Items from a data source:
····················

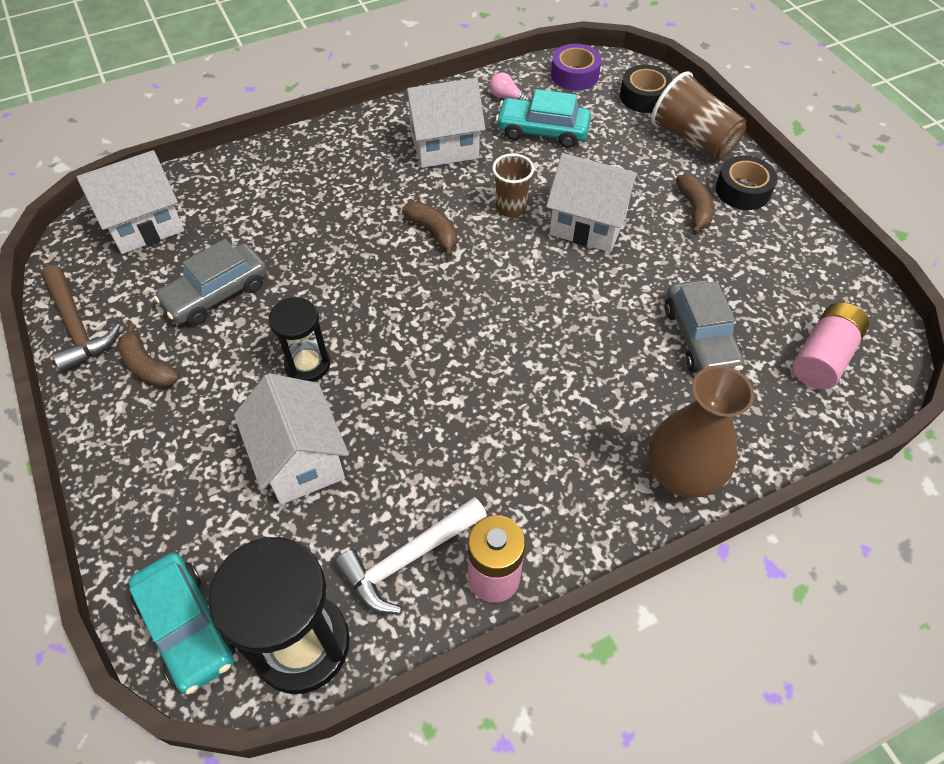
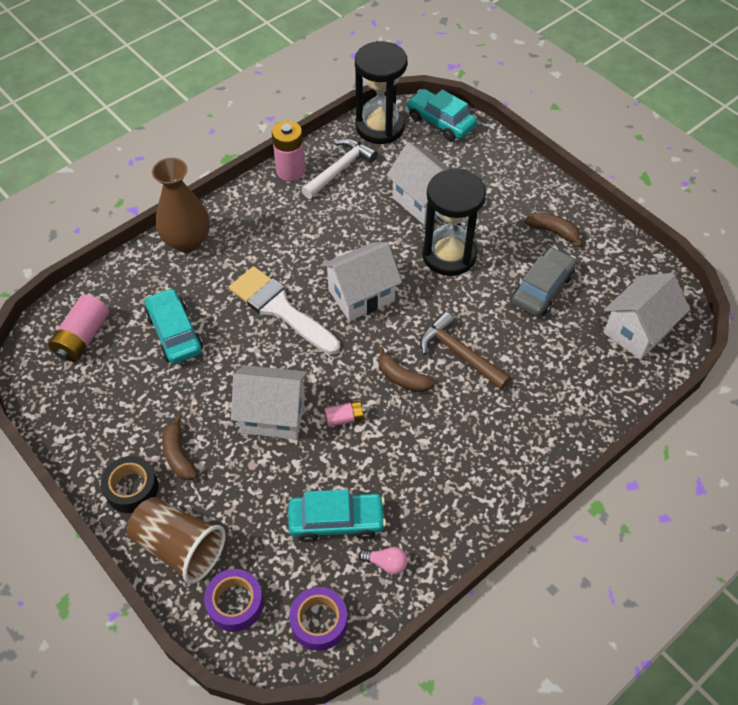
camera: 165 degrees right, 0 degrees up
(77, 326) = (620, 245): brown hammer -> brown hammer (459, 354)
(307, 364) = (449, 255): black hourglass -> black hourglass, size x1.71
(444, 146) = (427, 476): white house -> white house (361, 295)
(511, 207) = (344, 418): brown cup -> pink battery
(558, 340) = (280, 309): none -> white brush
(644, 96) = (235, 603): black tape -> purple tape
(700, 338) = (174, 333): grey car -> turquoise car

····················

* ABOUT THIS TASK *
An exact copy of each entry is required, minus the pictures.

* RESPONSE TO THE TASK *
camera: 165 degrees right, 0 degrees up
(77, 326) = (620, 245): brown hammer -> brown hammer (459, 354)
(307, 364) = (449, 255): black hourglass -> black hourglass, size x1.71
(444, 146) = (427, 476): white house -> white house (361, 295)
(511, 207) = (344, 418): brown cup -> pink battery
(558, 340) = (280, 309): none -> white brush
(644, 96) = (235, 603): black tape -> purple tape
(700, 338) = (174, 333): grey car -> turquoise car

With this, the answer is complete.